* **ASSIGNMENT**
Quote the entries below from the line with "GPS1 pin RX: TX -> D1" through the line with "IMU1 pin INT: D0 -> D4", both ends included, and only those lines.

* **DATA RECORDS**

------------------------------------

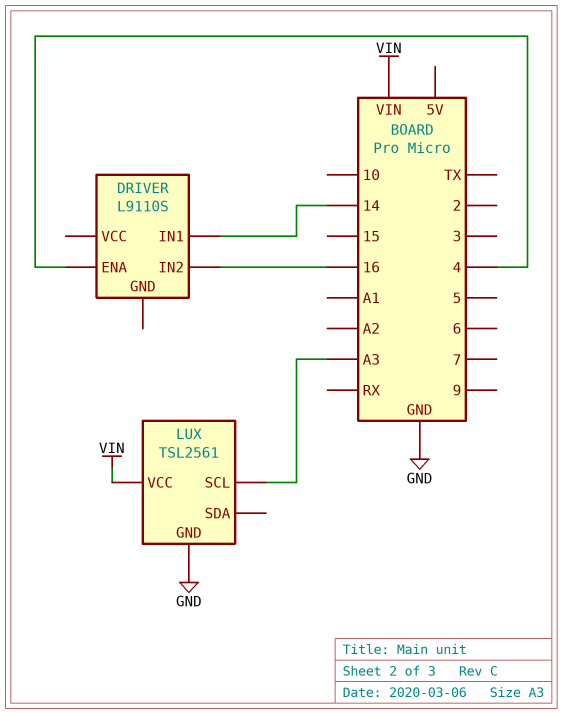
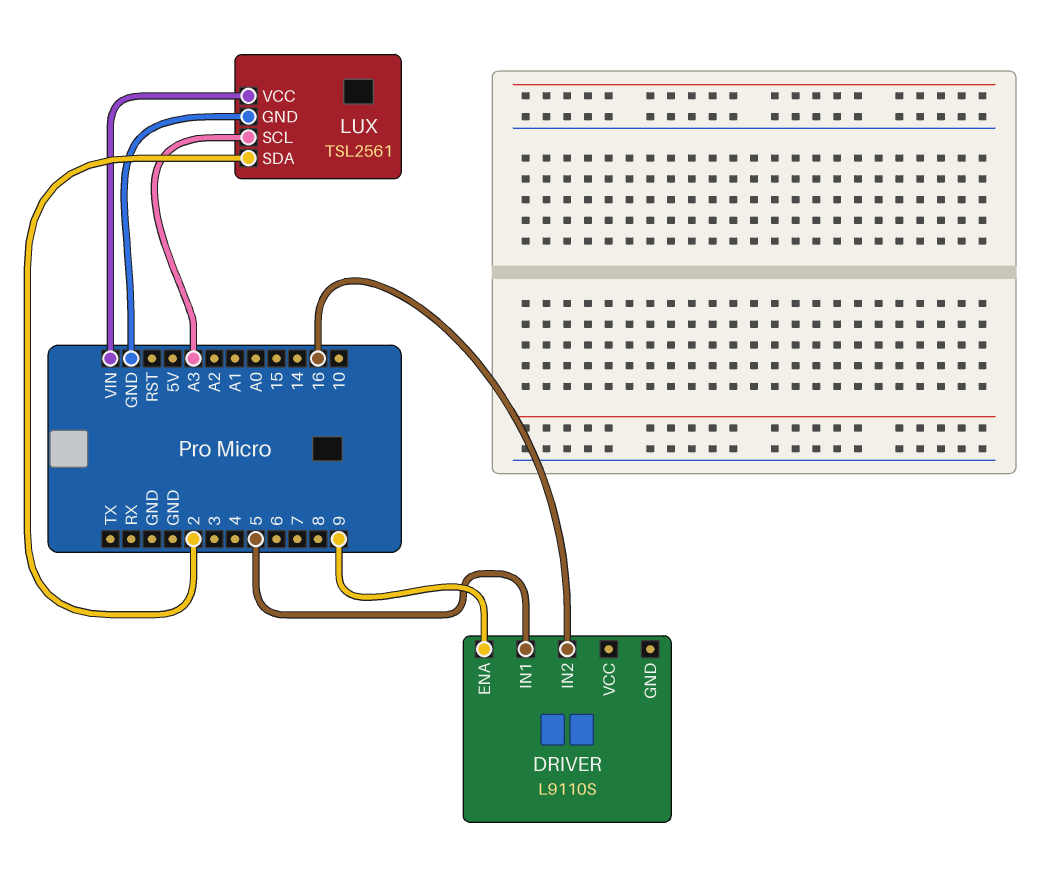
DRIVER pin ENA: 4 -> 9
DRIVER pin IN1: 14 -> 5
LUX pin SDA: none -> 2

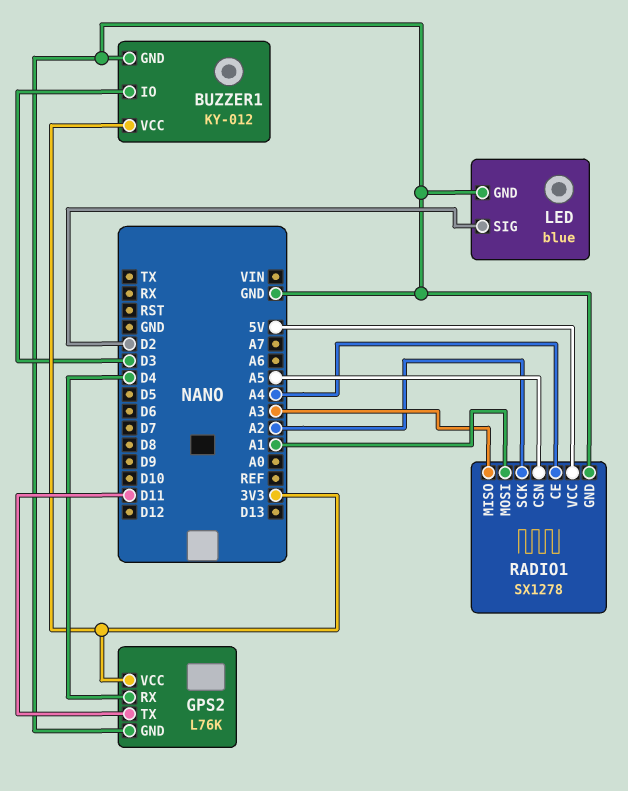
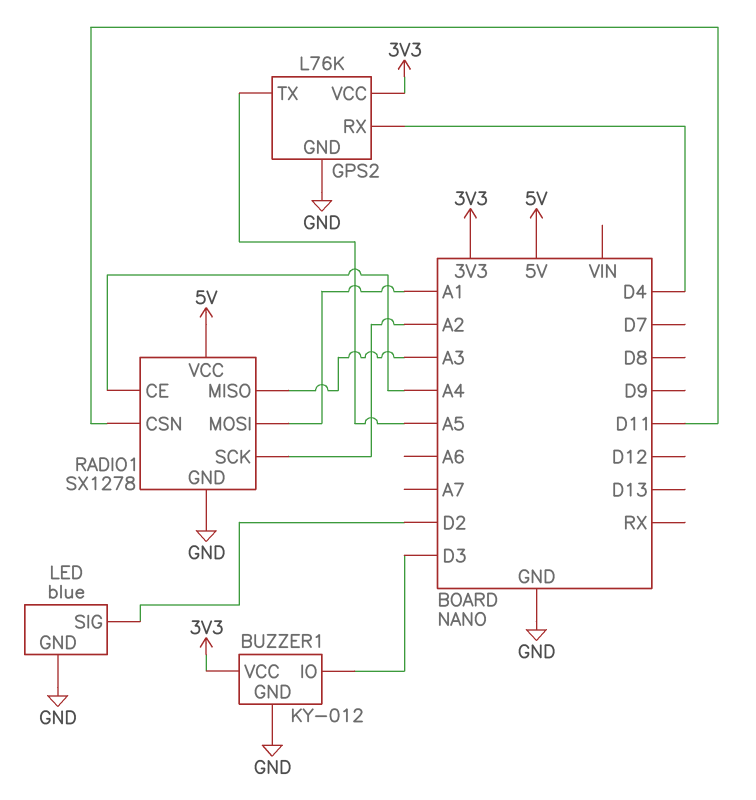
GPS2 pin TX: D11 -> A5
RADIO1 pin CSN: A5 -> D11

------------------------------------

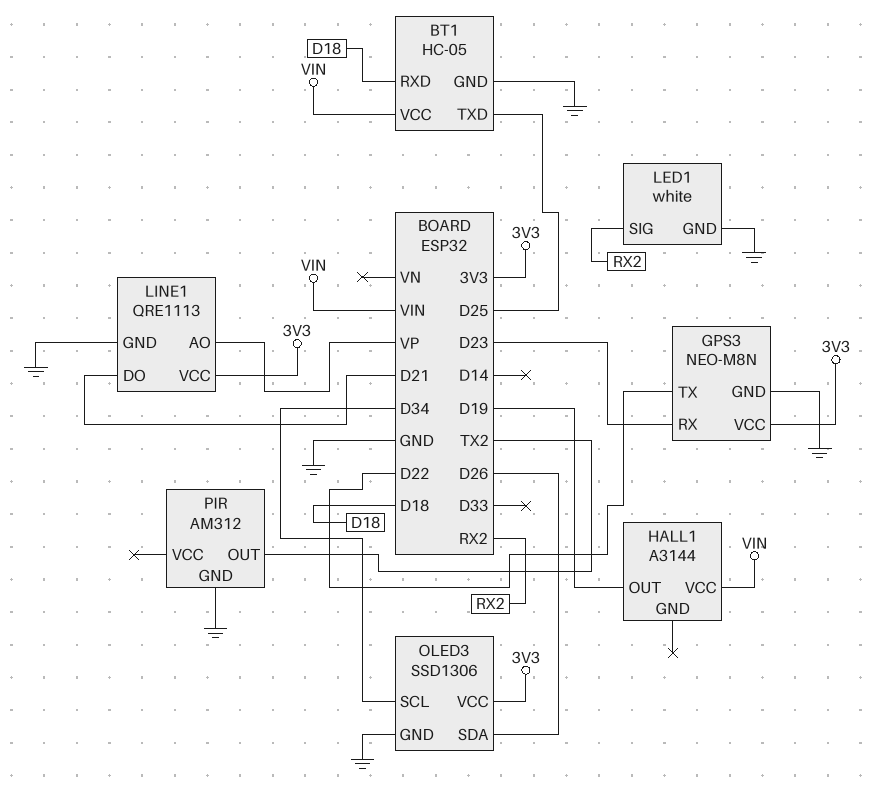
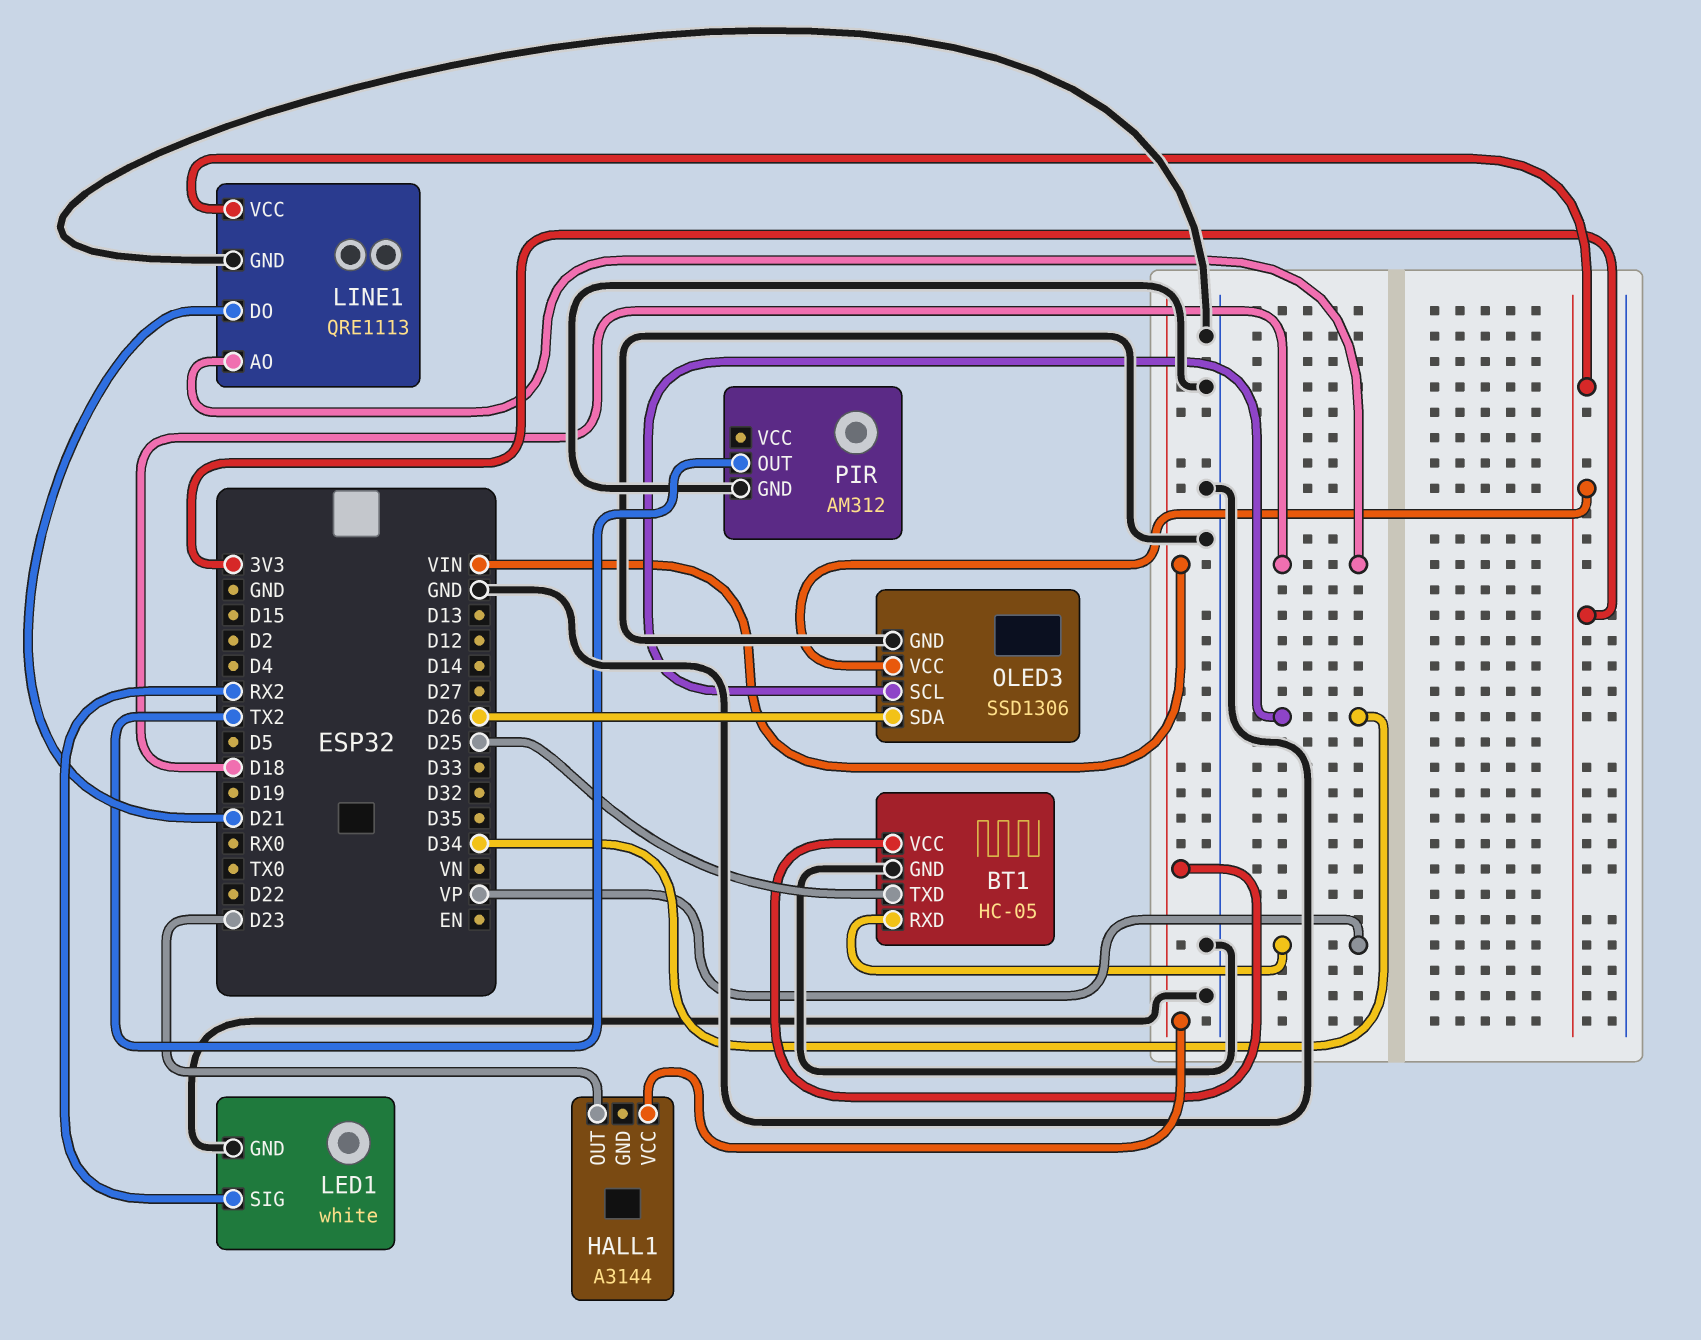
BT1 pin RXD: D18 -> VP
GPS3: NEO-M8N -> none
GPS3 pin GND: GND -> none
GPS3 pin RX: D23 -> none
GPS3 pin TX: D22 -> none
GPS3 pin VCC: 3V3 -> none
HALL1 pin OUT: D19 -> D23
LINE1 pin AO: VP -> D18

------------------------------------

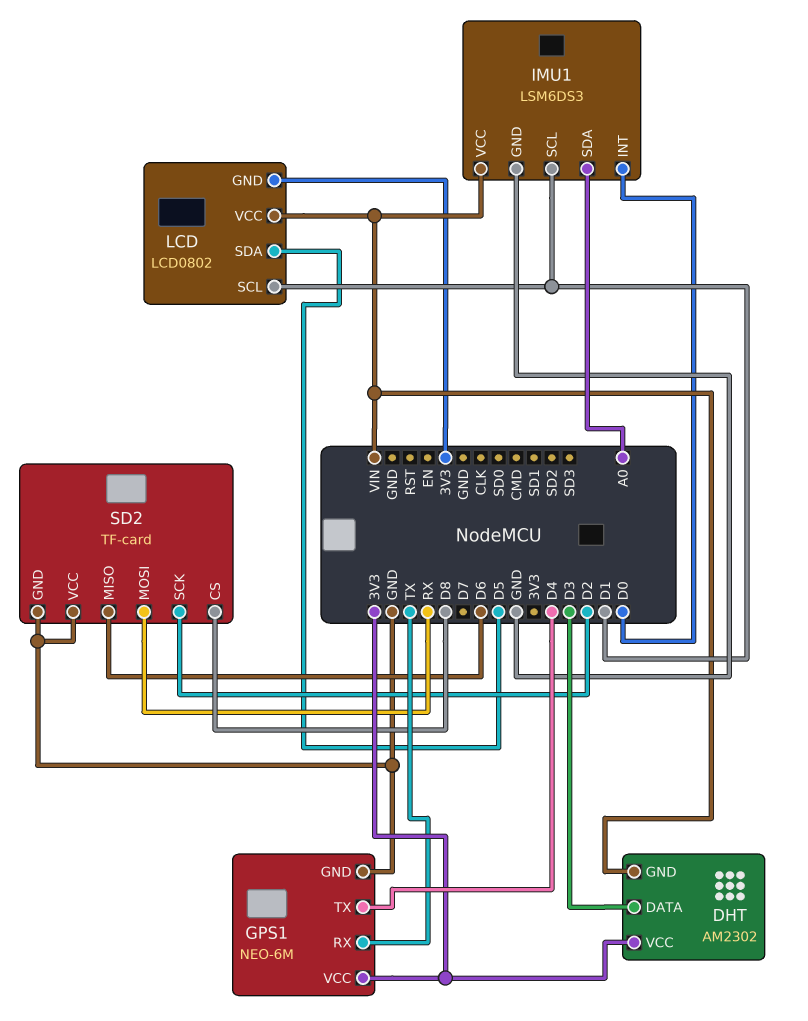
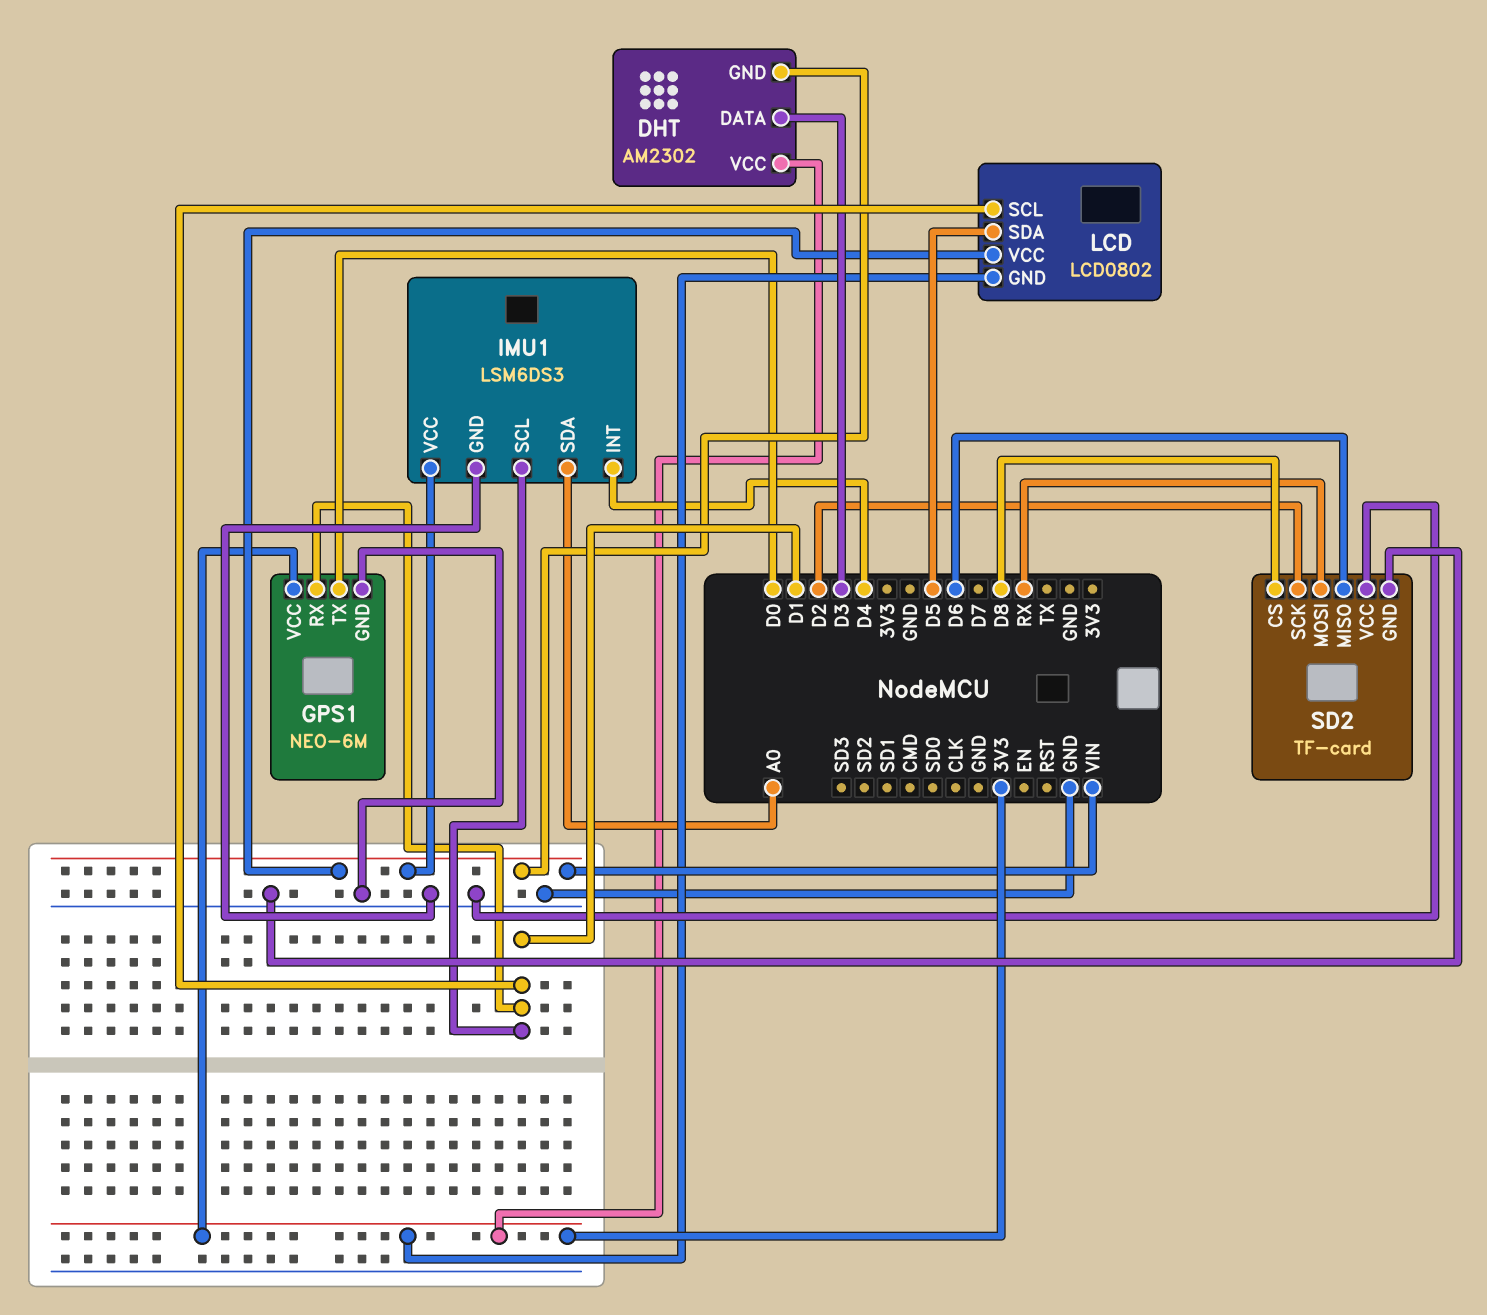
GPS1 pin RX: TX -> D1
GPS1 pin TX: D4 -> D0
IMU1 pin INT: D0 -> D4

------------------------------------

* **EXERCISE SOLUTION**
GPS1 pin RX: TX -> D1
GPS1 pin TX: D4 -> D0
IMU1 pin INT: D0 -> D4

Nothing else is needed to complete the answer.